---------- THE RECORDS ----------
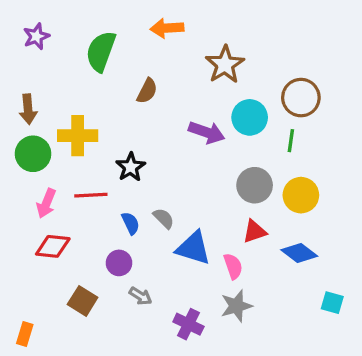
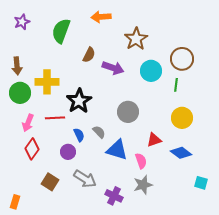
purple arrow: (207, 132) -> (113, 68), moved
black star: (131, 167) -> (79, 101), size x1.4
gray circle: (255, 185) -> (128, 112), moved
red diamond: (53, 246) -> (32, 149), turned -60
purple circle: (119, 263) -> (68, 152), moved
gray arrow: (140, 296) -> (85, 179), size x1.6

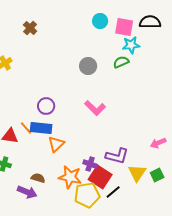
----------
_PROBLEM TO WORK ON:_ Reproduce verbatim every line starting at the line that holds "red diamond: (53, 246)" and ending with the final line of the data; omit the pictures.

_OUTPUT FOR THIS TASK:_
red diamond: (53, 246) -> (32, 149), turned -60
purple circle: (119, 263) -> (68, 152), moved
gray arrow: (140, 296) -> (85, 179), size x1.6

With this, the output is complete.